(Extracted data entries)
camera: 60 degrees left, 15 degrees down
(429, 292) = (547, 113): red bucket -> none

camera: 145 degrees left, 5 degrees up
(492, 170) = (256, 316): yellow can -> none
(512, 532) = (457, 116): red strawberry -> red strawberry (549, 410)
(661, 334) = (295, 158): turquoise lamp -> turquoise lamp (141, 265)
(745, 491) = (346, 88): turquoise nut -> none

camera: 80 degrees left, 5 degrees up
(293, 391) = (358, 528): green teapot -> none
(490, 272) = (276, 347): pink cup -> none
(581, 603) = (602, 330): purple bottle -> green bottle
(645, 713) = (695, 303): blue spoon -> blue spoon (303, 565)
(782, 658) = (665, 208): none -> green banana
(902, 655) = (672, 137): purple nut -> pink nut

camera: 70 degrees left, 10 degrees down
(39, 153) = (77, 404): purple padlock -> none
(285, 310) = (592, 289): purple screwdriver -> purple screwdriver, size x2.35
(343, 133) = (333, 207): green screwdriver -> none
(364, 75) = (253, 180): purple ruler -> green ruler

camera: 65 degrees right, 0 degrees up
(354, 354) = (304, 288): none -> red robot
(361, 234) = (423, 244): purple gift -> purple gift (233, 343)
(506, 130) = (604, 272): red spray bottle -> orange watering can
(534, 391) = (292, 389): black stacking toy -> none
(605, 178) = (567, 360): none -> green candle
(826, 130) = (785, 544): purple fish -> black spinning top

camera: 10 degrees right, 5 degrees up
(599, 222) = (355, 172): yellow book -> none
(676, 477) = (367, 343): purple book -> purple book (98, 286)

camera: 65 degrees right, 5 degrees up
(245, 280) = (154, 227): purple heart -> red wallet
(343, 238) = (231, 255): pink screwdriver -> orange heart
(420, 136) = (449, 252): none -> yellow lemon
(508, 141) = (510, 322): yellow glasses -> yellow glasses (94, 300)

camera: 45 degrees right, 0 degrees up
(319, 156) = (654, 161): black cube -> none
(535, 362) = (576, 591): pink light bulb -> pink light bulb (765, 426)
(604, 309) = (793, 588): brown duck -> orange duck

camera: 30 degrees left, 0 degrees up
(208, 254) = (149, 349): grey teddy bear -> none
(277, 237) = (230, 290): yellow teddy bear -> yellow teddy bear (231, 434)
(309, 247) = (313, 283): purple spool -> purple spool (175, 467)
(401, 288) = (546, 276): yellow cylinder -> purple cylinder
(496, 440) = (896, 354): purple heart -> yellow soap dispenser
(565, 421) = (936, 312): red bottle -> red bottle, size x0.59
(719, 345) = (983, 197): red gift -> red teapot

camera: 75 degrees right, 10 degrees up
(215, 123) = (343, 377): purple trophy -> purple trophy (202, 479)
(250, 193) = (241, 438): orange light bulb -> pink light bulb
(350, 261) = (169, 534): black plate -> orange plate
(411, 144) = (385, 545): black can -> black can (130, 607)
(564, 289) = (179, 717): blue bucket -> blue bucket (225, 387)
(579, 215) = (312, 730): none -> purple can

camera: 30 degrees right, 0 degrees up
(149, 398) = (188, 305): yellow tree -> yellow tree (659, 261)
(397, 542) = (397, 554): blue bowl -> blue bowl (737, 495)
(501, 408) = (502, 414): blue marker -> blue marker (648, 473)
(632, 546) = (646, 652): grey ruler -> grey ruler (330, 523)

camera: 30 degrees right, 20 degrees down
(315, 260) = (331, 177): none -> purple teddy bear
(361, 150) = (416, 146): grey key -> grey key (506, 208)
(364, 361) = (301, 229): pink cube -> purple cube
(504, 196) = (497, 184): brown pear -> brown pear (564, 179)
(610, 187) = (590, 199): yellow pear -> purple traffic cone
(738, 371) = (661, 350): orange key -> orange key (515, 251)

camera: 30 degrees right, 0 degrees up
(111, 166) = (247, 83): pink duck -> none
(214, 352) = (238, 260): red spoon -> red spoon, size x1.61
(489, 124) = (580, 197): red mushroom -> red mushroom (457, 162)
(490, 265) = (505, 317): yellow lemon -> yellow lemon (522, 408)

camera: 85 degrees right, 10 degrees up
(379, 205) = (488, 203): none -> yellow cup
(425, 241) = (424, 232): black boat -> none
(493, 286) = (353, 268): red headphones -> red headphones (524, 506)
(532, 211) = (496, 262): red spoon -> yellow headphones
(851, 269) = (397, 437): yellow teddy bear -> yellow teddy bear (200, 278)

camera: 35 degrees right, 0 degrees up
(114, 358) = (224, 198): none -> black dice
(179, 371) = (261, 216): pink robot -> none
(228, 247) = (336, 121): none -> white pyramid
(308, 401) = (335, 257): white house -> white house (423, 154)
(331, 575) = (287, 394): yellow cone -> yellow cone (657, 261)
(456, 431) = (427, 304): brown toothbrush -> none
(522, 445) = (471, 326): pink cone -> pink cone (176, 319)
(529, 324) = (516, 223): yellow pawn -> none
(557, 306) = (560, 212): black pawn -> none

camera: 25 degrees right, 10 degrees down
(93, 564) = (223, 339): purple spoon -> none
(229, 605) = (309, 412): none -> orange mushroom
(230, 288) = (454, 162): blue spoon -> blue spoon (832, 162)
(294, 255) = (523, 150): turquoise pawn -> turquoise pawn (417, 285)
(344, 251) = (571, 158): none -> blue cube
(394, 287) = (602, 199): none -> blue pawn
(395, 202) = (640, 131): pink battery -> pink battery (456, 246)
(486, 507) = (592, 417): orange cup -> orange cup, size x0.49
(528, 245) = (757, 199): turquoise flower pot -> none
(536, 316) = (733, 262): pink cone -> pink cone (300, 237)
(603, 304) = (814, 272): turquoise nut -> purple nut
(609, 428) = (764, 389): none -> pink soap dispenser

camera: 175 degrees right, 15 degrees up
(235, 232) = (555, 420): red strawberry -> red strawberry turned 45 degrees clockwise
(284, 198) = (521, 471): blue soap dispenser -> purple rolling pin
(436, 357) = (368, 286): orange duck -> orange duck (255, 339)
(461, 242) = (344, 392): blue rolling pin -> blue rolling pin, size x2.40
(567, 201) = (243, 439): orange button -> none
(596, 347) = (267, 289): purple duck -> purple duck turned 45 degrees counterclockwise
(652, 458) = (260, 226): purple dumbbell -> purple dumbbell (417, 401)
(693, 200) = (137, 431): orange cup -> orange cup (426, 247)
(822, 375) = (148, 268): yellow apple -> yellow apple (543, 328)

» **Problem statement**
Look back at the entries above. Retype the line with "(379, 205) = (488, 203): none -> yellow cup", the line with "(532, 211) = (496, 262): red", and all lines in between.

» **Reply**
(379, 205) = (488, 203): none -> yellow cup
(425, 241) = (424, 232): black boat -> none
(493, 286) = (353, 268): red headphones -> red headphones (524, 506)
(532, 211) = (496, 262): red spoon -> yellow headphones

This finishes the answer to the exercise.